*Stored dataset items*:
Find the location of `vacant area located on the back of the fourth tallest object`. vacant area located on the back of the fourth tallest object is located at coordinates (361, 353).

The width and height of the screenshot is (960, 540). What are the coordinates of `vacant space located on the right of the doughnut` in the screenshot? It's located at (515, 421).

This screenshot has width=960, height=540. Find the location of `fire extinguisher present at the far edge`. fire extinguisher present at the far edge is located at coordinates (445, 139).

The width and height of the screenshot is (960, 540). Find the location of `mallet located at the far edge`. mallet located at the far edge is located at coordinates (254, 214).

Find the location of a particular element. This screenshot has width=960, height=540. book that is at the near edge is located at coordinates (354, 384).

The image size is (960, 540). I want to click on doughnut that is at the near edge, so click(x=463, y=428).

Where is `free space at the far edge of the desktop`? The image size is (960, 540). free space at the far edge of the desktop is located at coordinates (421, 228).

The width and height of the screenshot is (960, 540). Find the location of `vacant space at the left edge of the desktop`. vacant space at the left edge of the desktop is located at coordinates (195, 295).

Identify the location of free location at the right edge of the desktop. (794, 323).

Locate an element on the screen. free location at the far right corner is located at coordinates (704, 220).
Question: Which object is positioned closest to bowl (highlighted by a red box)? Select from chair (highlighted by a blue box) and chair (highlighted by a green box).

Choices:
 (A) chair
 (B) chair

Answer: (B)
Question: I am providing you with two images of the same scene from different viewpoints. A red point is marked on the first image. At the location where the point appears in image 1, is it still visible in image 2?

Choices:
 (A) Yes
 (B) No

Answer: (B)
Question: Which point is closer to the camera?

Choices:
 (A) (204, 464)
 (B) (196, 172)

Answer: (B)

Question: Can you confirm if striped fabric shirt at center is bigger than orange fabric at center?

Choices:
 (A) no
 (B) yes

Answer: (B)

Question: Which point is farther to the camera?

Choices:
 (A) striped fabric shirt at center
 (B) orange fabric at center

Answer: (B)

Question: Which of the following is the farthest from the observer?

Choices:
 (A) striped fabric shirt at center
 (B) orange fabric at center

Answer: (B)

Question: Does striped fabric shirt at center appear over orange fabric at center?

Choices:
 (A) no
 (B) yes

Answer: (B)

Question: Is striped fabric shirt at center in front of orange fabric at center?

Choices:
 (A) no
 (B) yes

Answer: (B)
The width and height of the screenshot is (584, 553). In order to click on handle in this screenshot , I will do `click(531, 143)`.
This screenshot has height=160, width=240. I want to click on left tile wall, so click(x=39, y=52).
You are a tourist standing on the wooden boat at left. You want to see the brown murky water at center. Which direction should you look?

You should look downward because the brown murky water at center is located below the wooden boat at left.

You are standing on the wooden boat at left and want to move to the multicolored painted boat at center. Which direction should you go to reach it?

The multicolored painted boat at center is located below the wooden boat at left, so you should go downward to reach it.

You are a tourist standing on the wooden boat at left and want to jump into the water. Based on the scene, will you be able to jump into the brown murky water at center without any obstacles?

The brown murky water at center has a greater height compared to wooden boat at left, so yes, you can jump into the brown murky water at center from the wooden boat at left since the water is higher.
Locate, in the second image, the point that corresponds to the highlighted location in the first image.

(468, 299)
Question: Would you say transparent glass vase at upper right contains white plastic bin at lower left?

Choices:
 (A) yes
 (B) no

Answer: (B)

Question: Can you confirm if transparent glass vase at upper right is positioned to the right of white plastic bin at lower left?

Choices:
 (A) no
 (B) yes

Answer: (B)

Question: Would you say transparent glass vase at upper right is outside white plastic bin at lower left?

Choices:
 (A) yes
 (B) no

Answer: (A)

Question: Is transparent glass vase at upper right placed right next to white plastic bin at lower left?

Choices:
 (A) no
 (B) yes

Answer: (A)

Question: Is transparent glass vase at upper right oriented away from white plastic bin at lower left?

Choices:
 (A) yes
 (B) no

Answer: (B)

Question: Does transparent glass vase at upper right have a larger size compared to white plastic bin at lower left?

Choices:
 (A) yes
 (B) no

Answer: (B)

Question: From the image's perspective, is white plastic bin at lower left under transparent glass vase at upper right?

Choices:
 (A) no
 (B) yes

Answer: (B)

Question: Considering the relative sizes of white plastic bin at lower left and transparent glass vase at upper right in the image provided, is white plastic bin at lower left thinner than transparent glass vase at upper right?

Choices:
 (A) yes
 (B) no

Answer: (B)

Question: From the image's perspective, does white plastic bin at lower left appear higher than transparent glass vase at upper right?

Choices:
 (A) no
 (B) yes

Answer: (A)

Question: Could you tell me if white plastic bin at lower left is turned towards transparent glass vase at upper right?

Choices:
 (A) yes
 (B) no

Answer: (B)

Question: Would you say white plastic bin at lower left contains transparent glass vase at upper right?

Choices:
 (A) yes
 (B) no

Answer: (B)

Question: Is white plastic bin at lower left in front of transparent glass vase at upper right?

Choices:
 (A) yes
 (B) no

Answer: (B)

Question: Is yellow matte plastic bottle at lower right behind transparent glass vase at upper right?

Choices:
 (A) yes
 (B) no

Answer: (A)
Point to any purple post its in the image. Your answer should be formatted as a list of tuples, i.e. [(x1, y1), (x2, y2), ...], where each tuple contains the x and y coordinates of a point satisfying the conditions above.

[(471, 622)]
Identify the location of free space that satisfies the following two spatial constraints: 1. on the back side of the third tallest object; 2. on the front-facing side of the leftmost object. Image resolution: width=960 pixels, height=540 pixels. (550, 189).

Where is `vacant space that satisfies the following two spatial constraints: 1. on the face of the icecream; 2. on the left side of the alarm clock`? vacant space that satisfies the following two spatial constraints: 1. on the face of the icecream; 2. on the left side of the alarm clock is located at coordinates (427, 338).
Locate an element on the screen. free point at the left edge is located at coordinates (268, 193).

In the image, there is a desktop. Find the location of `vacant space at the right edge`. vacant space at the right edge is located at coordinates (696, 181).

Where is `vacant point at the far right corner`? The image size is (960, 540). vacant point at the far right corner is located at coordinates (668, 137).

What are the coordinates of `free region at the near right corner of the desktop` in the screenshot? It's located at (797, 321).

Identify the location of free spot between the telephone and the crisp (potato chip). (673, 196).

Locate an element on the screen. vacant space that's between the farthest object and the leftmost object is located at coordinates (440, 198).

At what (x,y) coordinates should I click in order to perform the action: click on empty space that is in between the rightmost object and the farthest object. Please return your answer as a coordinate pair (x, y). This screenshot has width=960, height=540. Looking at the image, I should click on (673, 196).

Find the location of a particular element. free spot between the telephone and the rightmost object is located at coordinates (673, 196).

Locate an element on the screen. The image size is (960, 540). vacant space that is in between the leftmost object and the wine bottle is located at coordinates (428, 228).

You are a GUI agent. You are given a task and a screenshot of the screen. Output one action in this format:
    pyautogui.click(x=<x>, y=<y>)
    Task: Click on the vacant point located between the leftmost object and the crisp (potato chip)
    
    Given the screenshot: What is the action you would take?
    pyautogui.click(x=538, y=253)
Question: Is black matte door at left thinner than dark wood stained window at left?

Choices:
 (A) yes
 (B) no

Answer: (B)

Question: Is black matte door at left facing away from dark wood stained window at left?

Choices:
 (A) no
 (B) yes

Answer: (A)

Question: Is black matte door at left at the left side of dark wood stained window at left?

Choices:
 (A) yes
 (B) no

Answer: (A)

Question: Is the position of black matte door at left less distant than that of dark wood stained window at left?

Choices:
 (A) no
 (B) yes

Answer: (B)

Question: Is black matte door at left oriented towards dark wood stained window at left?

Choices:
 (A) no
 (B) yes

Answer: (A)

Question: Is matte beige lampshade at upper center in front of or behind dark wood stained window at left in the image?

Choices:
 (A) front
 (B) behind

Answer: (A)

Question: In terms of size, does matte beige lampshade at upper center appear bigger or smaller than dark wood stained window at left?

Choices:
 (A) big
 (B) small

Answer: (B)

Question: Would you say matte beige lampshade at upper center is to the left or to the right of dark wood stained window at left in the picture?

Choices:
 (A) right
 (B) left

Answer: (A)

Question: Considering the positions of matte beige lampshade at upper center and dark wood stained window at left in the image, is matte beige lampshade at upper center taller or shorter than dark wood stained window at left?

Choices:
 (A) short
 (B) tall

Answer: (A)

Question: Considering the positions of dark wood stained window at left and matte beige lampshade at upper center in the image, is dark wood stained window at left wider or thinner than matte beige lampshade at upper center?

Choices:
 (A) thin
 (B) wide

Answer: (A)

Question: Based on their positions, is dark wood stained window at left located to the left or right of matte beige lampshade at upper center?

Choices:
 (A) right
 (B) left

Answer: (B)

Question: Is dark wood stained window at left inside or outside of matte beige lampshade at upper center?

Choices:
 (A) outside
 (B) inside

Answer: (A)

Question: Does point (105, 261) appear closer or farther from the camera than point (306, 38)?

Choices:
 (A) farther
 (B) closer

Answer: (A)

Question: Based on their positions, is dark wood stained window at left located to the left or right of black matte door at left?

*Exercise directions*: Convert the lines from the start of the records through the line containing "Find the location of a particular element. This" into a numbered list, omitting blank lines.

*Exercise answer*:
1. Find the location of `vacant area located on the back of the fourth tallest object`. vacant area located on the back of the fourth tallest object is located at coordinates (361, 353).
2. The width and height of the screenshot is (960, 540). What are the coordinates of `vacant space located on the right of the doughnut` in the screenshot? It's located at (515, 421).
3. This screenshot has width=960, height=540. Find the location of `fire extinguisher present at the far edge`. fire extinguisher present at the far edge is located at coordinates (445, 139).
4. The width and height of the screenshot is (960, 540). Find the location of `mallet located at the far edge`. mallet located at the far edge is located at coordinates (254, 214).
5. Find the location of a particular element. This screenshot has width=960, height=540. book that is at the near edge is located at coordinates (354, 384).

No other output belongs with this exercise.